# [RECORDED INFORMATION]
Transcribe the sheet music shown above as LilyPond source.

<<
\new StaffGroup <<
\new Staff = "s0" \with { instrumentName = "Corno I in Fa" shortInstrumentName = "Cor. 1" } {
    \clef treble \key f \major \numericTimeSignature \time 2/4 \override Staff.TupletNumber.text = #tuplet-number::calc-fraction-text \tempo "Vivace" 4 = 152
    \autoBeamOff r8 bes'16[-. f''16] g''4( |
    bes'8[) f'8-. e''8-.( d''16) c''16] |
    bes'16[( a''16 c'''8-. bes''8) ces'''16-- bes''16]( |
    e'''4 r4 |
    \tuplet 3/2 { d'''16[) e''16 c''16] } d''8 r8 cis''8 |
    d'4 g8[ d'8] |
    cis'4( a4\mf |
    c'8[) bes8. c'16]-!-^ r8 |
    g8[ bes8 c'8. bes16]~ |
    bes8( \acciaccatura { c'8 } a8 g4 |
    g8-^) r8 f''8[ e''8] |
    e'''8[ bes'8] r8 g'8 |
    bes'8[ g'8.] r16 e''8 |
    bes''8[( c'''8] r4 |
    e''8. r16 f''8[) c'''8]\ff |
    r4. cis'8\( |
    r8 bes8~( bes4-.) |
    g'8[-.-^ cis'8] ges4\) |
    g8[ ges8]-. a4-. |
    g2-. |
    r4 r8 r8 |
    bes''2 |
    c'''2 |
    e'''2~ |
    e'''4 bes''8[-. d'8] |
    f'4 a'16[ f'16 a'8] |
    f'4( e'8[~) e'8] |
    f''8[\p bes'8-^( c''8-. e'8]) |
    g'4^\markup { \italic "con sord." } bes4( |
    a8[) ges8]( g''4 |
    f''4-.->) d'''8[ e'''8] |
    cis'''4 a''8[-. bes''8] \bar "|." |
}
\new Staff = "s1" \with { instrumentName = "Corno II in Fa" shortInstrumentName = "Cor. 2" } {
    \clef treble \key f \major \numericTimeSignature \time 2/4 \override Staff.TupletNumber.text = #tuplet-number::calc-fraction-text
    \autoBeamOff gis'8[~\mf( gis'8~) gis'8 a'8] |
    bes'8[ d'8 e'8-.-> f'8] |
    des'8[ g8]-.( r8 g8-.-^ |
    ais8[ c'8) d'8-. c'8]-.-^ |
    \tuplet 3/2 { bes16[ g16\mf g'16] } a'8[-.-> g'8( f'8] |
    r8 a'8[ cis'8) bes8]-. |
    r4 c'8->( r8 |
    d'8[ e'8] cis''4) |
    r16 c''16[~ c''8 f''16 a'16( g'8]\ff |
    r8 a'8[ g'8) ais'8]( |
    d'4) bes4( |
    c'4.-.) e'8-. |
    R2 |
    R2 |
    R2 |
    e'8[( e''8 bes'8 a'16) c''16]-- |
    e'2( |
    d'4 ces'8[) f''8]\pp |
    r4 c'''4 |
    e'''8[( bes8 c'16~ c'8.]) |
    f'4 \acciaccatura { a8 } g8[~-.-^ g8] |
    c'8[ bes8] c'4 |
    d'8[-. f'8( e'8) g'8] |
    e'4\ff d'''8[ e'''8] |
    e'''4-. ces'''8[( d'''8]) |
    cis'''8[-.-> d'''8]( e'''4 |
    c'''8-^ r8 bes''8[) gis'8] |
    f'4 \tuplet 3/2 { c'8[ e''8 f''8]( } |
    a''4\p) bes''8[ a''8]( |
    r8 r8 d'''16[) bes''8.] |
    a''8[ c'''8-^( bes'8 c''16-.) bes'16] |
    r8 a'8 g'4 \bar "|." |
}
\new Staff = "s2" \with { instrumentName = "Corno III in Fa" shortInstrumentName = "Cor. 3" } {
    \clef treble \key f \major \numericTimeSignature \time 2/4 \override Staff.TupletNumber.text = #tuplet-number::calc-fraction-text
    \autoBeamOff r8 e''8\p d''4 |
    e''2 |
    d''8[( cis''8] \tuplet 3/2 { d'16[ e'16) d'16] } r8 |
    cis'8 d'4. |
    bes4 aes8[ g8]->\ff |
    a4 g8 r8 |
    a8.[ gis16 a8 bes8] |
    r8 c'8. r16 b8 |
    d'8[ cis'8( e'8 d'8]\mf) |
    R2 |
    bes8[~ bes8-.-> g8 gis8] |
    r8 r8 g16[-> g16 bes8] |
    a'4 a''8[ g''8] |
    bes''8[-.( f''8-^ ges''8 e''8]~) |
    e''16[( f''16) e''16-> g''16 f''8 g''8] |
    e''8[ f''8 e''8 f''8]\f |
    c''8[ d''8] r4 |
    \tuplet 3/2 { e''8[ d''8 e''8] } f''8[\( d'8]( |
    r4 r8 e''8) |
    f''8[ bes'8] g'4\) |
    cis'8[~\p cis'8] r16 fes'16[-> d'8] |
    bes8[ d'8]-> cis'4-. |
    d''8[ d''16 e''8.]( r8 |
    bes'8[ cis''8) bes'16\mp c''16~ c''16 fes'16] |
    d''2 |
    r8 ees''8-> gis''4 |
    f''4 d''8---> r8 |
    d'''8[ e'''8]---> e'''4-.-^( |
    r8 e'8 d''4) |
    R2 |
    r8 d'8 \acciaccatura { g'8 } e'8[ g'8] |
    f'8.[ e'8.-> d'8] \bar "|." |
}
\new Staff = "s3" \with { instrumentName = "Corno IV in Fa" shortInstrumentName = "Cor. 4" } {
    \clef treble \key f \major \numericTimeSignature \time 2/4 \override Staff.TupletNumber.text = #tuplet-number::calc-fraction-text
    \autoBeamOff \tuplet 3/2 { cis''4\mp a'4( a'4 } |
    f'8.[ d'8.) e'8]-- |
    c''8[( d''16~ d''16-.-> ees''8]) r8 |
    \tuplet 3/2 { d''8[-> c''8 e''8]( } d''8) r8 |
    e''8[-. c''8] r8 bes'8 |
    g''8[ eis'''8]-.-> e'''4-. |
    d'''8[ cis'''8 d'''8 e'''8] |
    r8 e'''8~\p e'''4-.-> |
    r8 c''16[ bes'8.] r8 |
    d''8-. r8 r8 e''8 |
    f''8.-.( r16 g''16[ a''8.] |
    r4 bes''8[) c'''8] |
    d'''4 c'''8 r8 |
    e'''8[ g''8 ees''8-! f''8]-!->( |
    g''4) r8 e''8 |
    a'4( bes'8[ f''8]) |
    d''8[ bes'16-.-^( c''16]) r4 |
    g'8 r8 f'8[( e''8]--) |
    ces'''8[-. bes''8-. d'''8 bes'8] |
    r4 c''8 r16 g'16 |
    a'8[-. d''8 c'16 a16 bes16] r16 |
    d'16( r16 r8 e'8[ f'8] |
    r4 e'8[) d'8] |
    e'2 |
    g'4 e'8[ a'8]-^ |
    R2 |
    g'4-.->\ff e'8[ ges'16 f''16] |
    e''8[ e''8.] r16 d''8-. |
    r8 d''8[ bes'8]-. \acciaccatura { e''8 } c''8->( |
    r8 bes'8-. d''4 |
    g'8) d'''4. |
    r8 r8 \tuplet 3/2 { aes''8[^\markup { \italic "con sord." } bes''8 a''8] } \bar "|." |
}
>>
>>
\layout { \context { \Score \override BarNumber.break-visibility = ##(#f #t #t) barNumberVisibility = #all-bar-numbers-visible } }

# [WHAT NEEDS TO BE DONE]
Please list every line of the records that contains the string "with".

# [RESULT FOR THIS EXERCISE]
\new Staff = "s0" \with { instrumentName = "Corno I in Fa" shortInstrumentName = "Cor. 1" } {
\new Staff = "s1" \with { instrumentName = "Corno II in Fa" shortInstrumentName = "Cor. 2" } {
\new Staff = "s2" \with { instrumentName = "Corno III in Fa" shortInstrumentName = "Cor. 3" } {
\new Staff = "s3" \with { instrumentName = "Corno IV in Fa" shortInstrumentName = "Cor. 4" } {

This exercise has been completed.